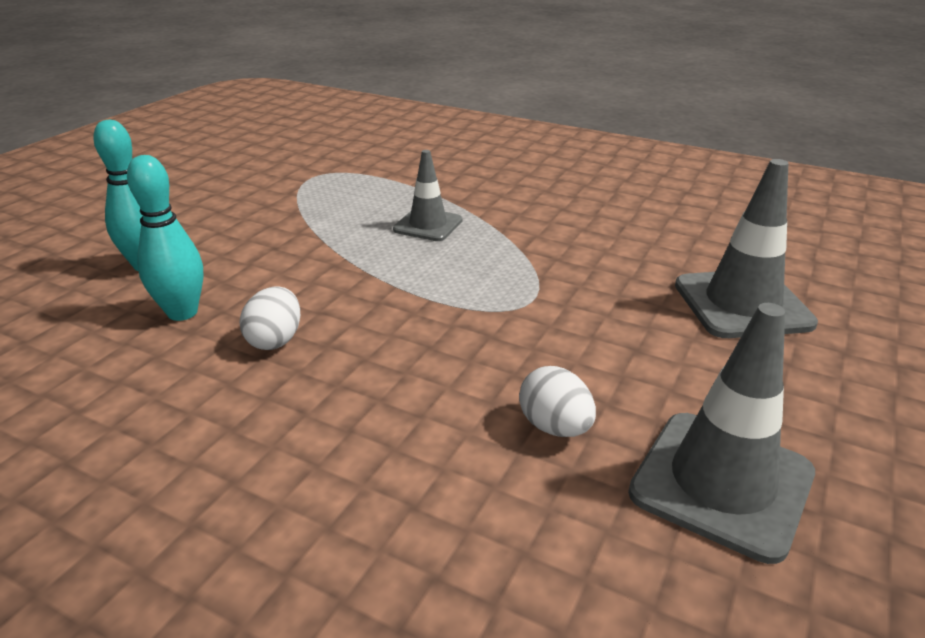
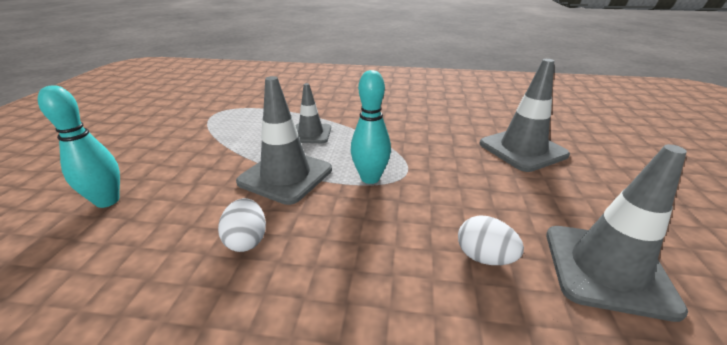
camera: 20 degrees left, 0 degrees up
(182, 313) = (156, 235): turquoise bowling pin -> turquoise bowling pin (370, 178)
(361, 275) = (285, 176): none -> grey traffic cone

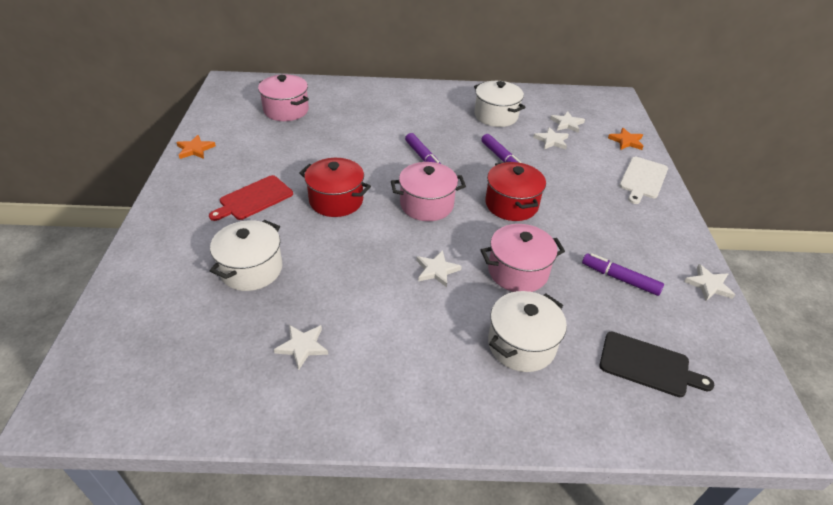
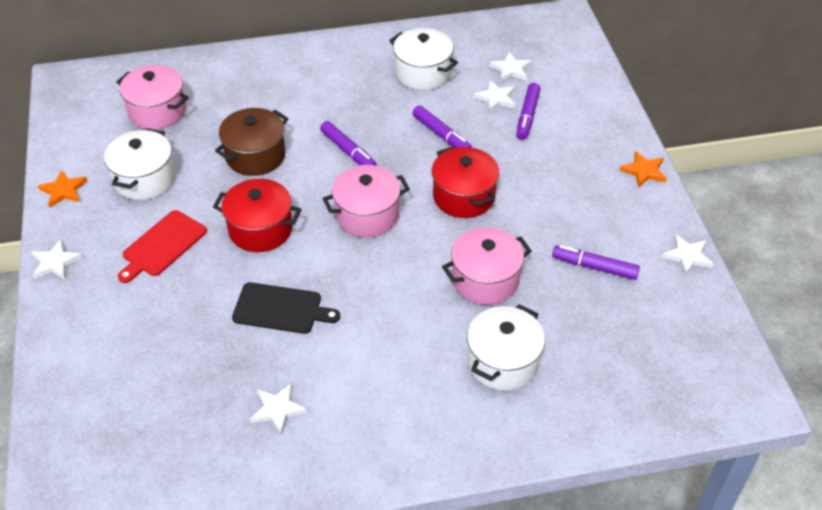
camera: 10 degrees left, 5 degrees up
(251, 269) = (192, 334): white pot -> white pot (145, 179)
(349, 149) = (255, 156): none -> brown pot
(436, 270) = (397, 295): white star -> white star (55, 262)
(575, 156) = (527, 116): none -> purple marker
(626, 141) = (584, 83): orange star -> orange star (644, 171)
(643, 179) = (608, 134): white cutting board -> none
(648, 365) = (631, 358): black cutting board -> black cutting board (281, 309)

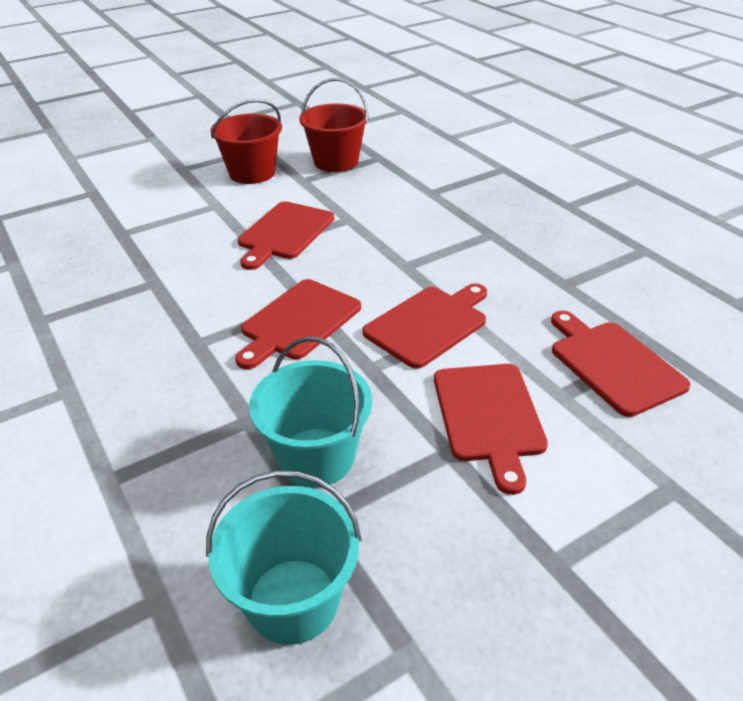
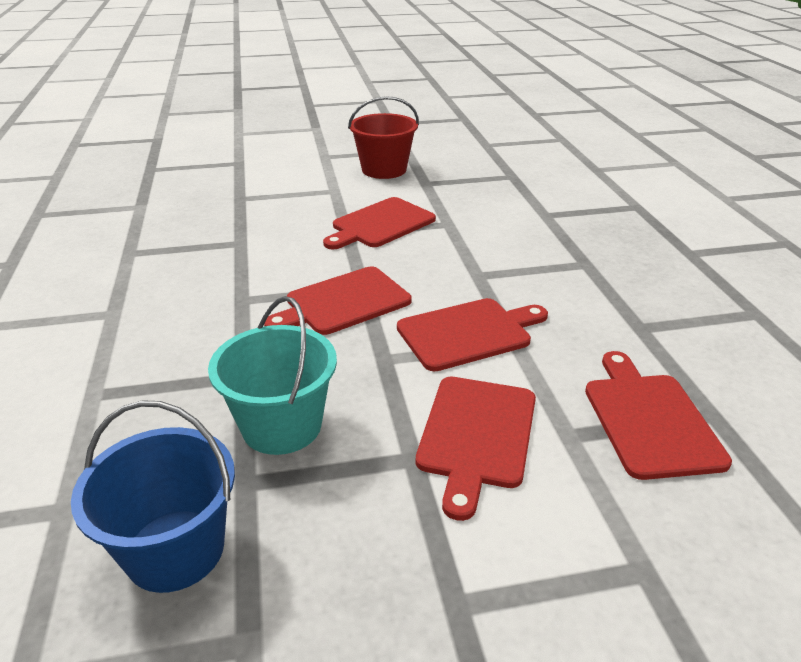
camera: 20 degrees right, 5 degrees down
(293, 600) = (175, 550): turquoise bucket -> blue bucket
(336, 161) = (468, 173): red bucket -> none

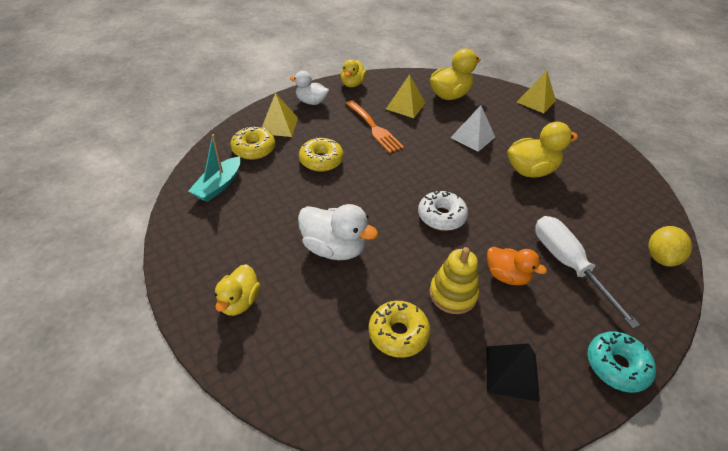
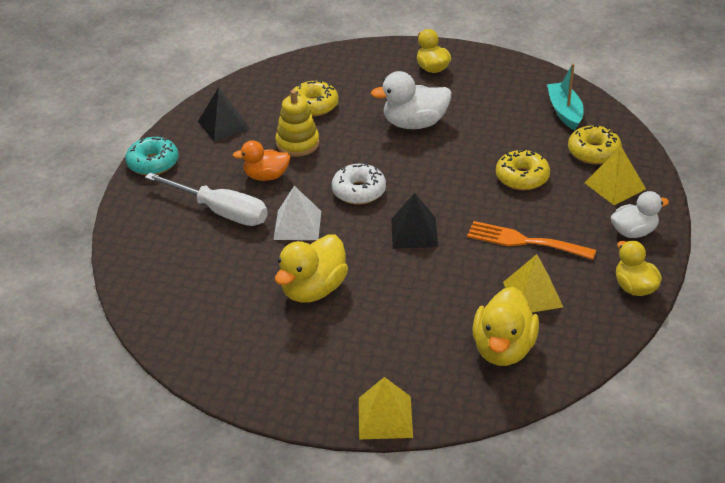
camera: 145 degrees right, 5 degrees down
(433, 167) = (414, 232): none -> black pyramid
(473, 137) = (411, 297): white pyramid -> white pyramid (297, 225)
(660, 257) = (137, 264): yellow lemon -> none

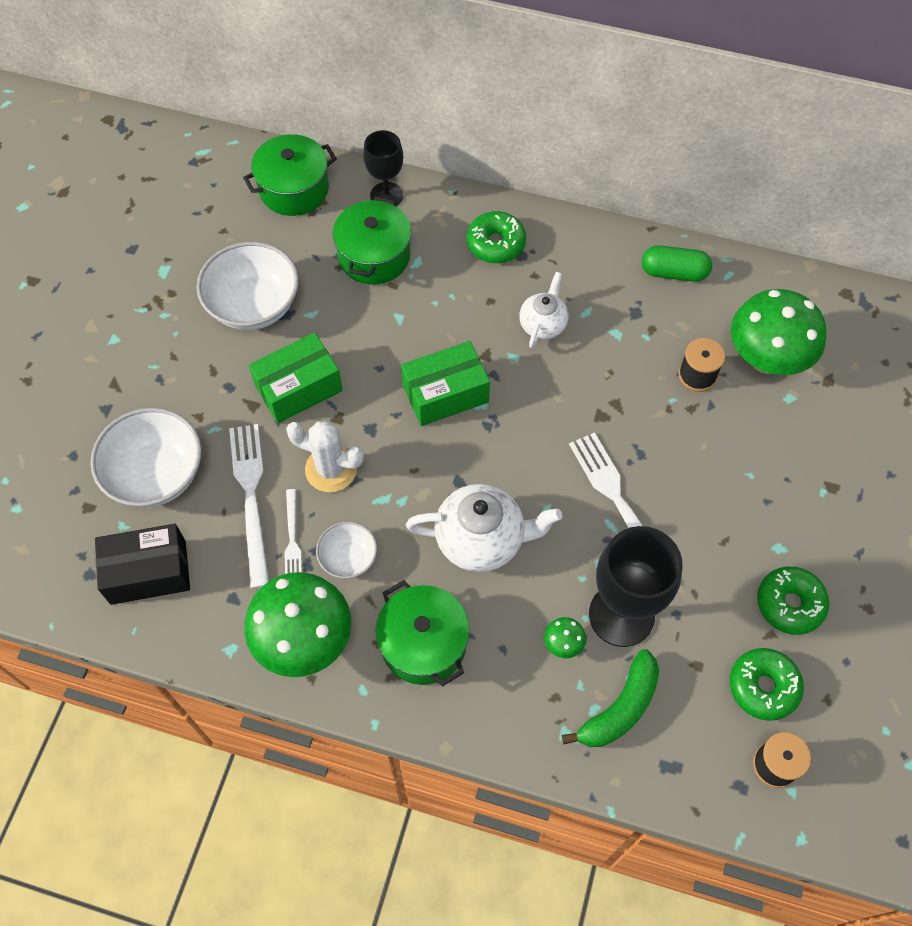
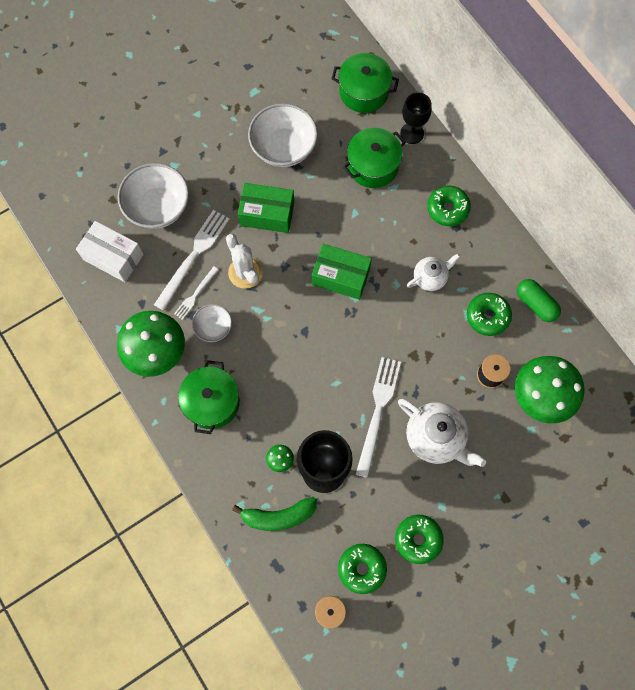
camera: 40 degrees right, 10 degrees up
(148, 572) = (113, 257): black box -> white box
(481, 540) = (288, 372): white teapot -> white teapot (435, 437)
(638, 319) = (487, 316): none -> green donut

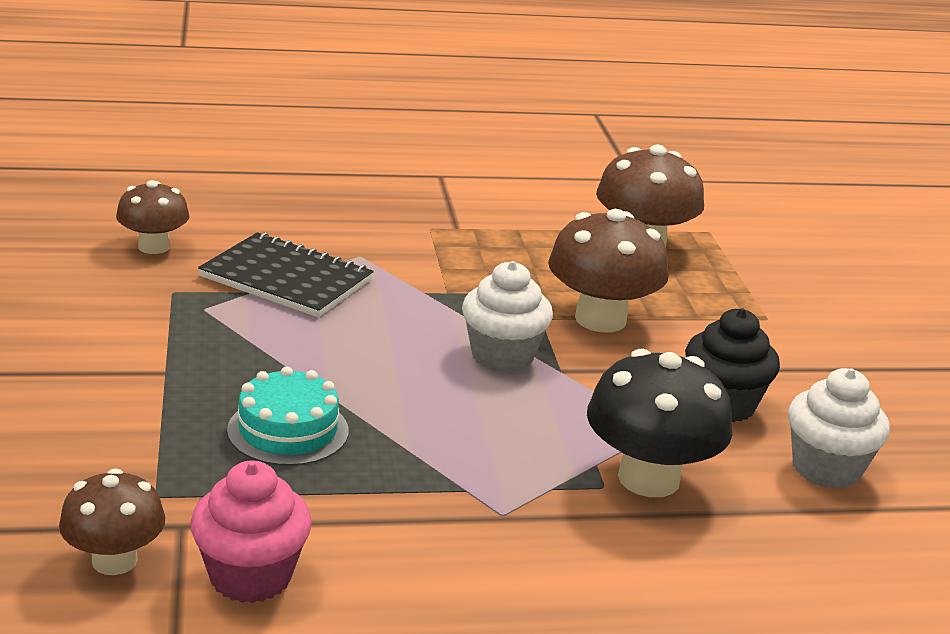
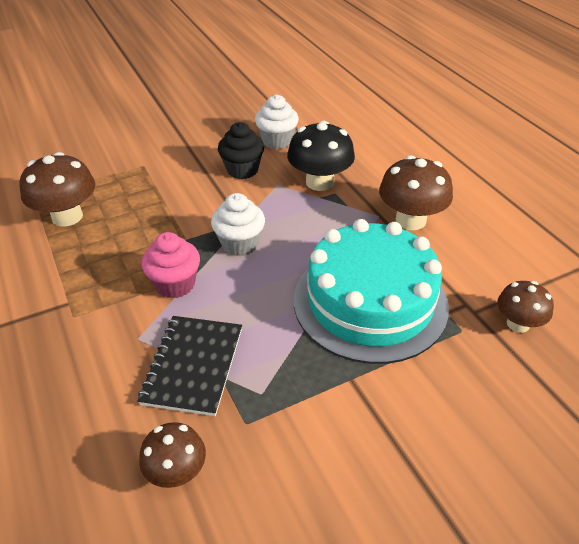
camera: 105 degrees left, 15 degrees up
(250, 576) = (485, 276): pink cupcake -> pink cupcake (175, 284)
(288, 430) = (370, 302): turquoise cake -> turquoise cake, size x2.22
(600, 319) = (176, 217): brown mushroom -> brown mushroom (410, 220)

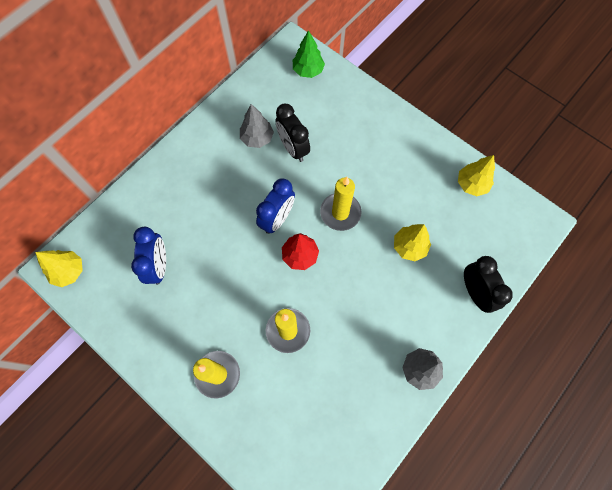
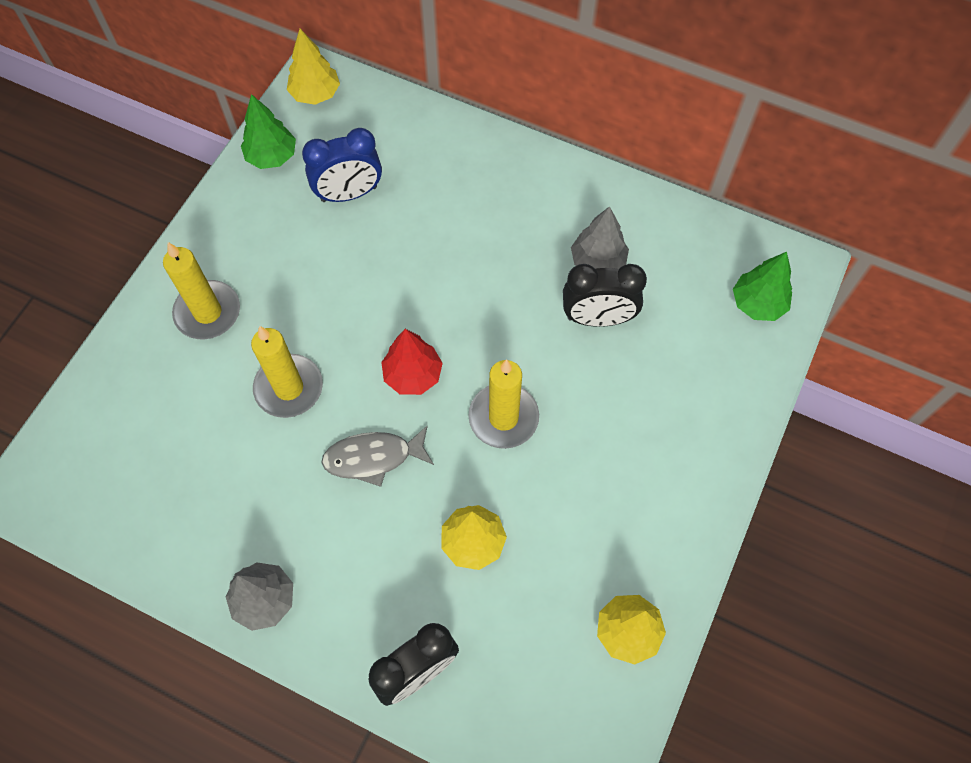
camera: 75 degrees right, 5 degrees down
(109, 310) = (272, 156): none -> green tree
(277, 219) = (465, 327): blue clock -> none
(293, 148) = (597, 318): black clock -> black clock turned 135 degrees counterclockwise
(347, 289) = (373, 457): none -> grey fish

□ □ □ □

# Task description
Give all the lines above again, character for character, without pictures.

# Output of the task
camera: 20 degrees left, 0 degrees up
(182, 313) = (156, 235): turquoise bowling pin -> turquoise bowling pin (370, 178)
(361, 275) = (285, 176): none -> grey traffic cone

camera: 10 degrees left, 5 degrees up
(251, 269) = (192, 334): white pot -> white pot (145, 179)
(349, 149) = (255, 156): none -> brown pot
(436, 270) = (397, 295): white star -> white star (55, 262)
(575, 156) = (527, 116): none -> purple marker
(626, 141) = (584, 83): orange star -> orange star (644, 171)
(643, 179) = (608, 134): white cutting board -> none
(648, 365) = (631, 358): black cutting board -> black cutting board (281, 309)

camera: 20 degrees right, 5 degrees down
(293, 600) = (175, 550): turquoise bucket -> blue bucket
(336, 161) = (468, 173): red bucket -> none

camera: 145 degrees right, 5 degrees down
(433, 167) = (414, 232): none -> black pyramid
(473, 137) = (411, 297): white pyramid -> white pyramid (297, 225)
(660, 257) = (137, 264): yellow lemon -> none

camera: 40 degrees right, 10 degrees up
(148, 572) = (113, 257): black box -> white box
(481, 540) = (288, 372): white teapot -> white teapot (435, 437)
(638, 319) = (487, 316): none -> green donut

camera: 105 degrees left, 15 degrees up
(250, 576) = (485, 276): pink cupcake -> pink cupcake (175, 284)
(288, 430) = (370, 302): turquoise cake -> turquoise cake, size x2.22
(600, 319) = (176, 217): brown mushroom -> brown mushroom (410, 220)

camera: 75 degrees right, 5 degrees down
(109, 310) = (272, 156): none -> green tree
(277, 219) = (465, 327): blue clock -> none
(293, 148) = (597, 318): black clock -> black clock turned 135 degrees counterclockwise
(347, 289) = (373, 457): none -> grey fish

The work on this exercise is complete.